TASK TO CARRY OUT: Return all the data below as it stands, minus the pictures.

GIVEN INFORMATION:
* * * * * * * * *
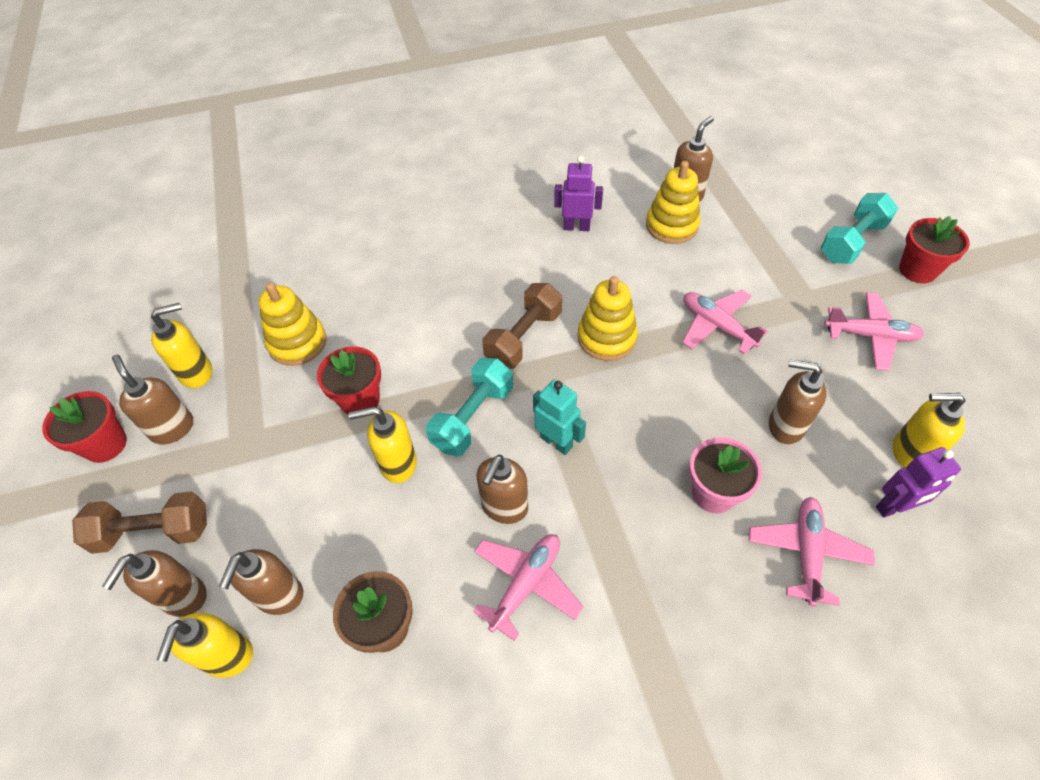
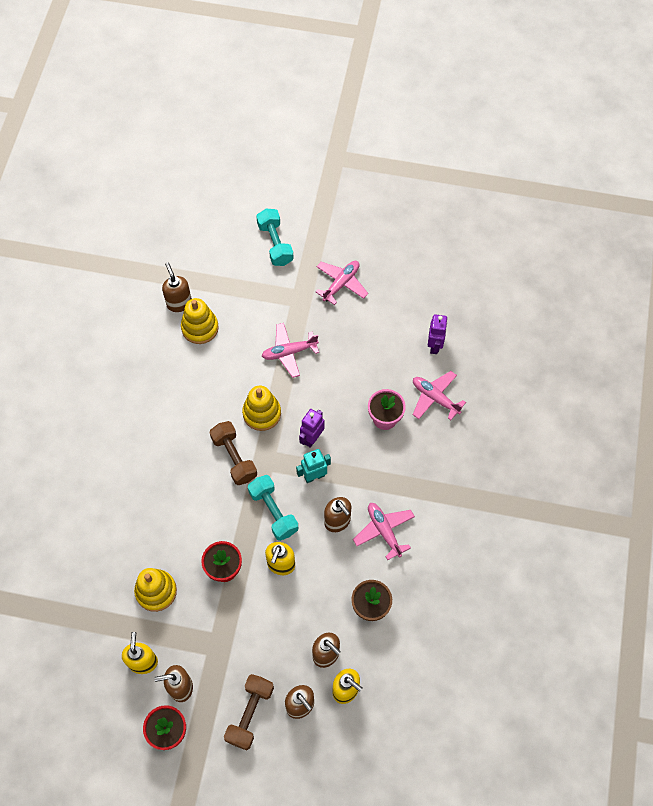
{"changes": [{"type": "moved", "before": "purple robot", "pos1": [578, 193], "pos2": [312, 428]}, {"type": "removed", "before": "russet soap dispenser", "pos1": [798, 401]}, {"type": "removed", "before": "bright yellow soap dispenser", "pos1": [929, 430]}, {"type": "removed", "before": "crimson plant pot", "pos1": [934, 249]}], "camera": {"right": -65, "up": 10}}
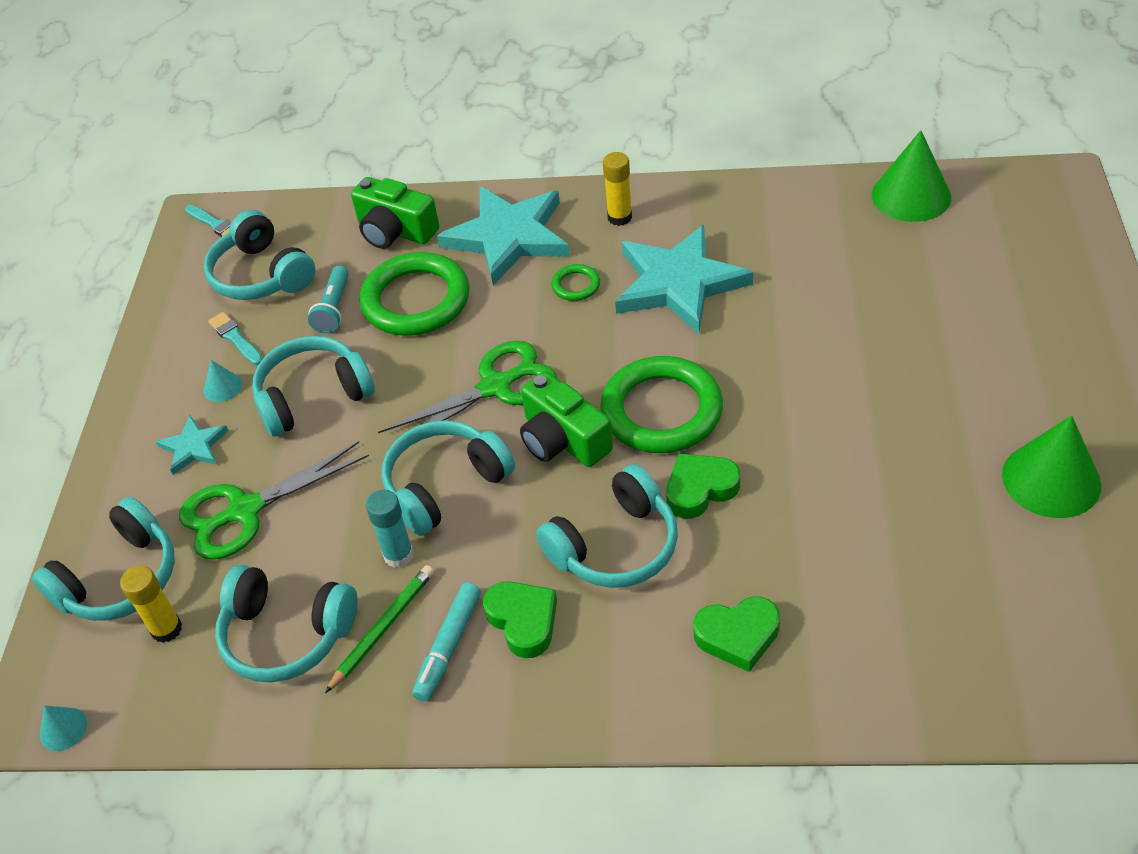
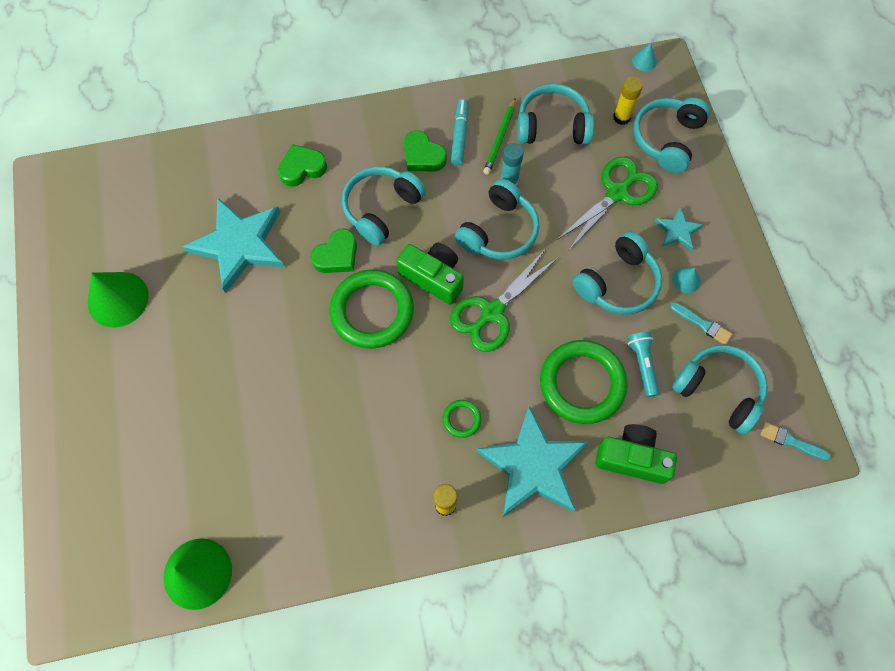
{"changes": [{"type": "moved", "before": "turquoise five-pointed star", "pos1": [684, 279], "pos2": [234, 245]}], "camera": {"right": 160, "up": 20}}
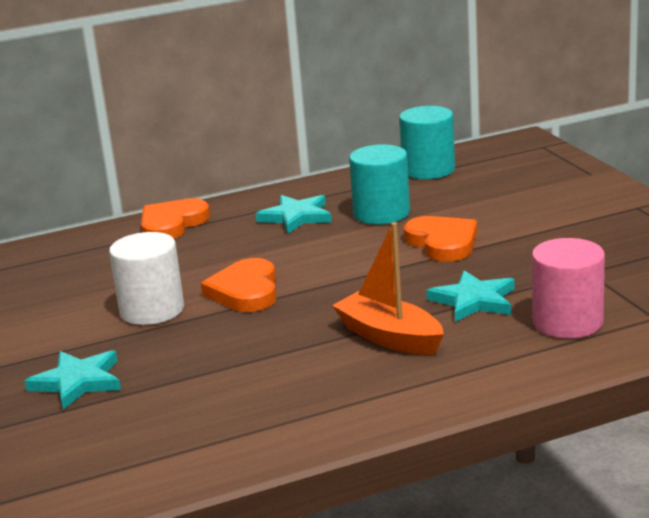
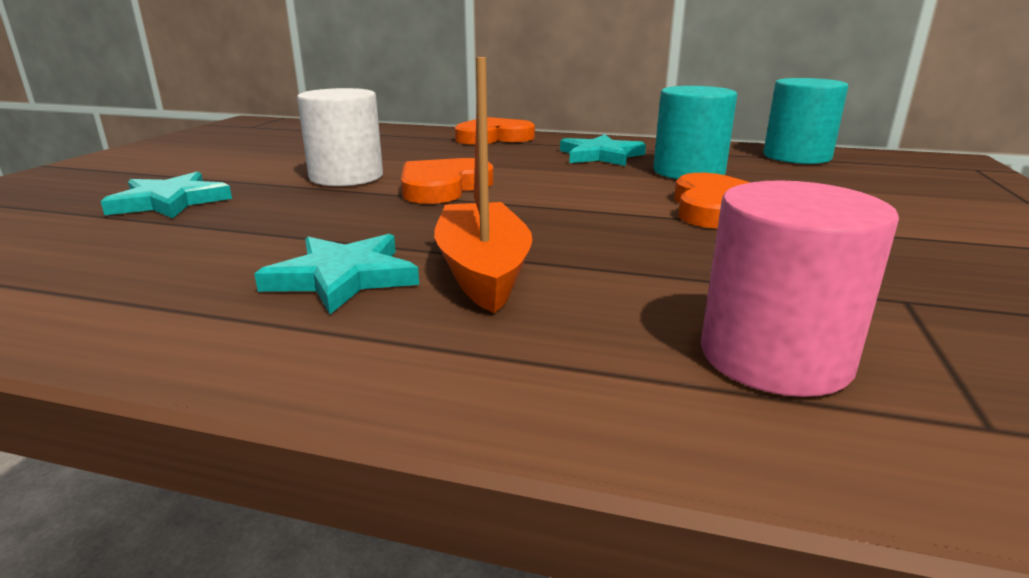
{"changes": [{"type": "moved", "before": "turquoise five-pointed star", "pos1": [470, 296], "pos2": [336, 274]}], "camera": {"right": 35, "up": 0}}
* * * * * * * * *
REPLY:
{"changes": [{"type": "moved", "before": "purple robot", "pos1": [578, 193], "pos2": [312, 428]}, {"type": "removed", "before": "russet soap dispenser", "pos1": [798, 401]}, {"type": "removed", "before": "bright yellow soap dispenser", "pos1": [929, 430]}, {"type": "removed", "before": "crimson plant pot", "pos1": [934, 249]}], "camera": {"right": -65, "up": 10}}
{"changes": [{"type": "moved", "before": "turquoise five-pointed star", "pos1": [684, 279], "pos2": [234, 245]}], "camera": {"right": 160, "up": 20}}
{"changes": [{"type": "moved", "before": "turquoise five-pointed star", "pos1": [470, 296], "pos2": [336, 274]}], "camera": {"right": 35, "up": 0}}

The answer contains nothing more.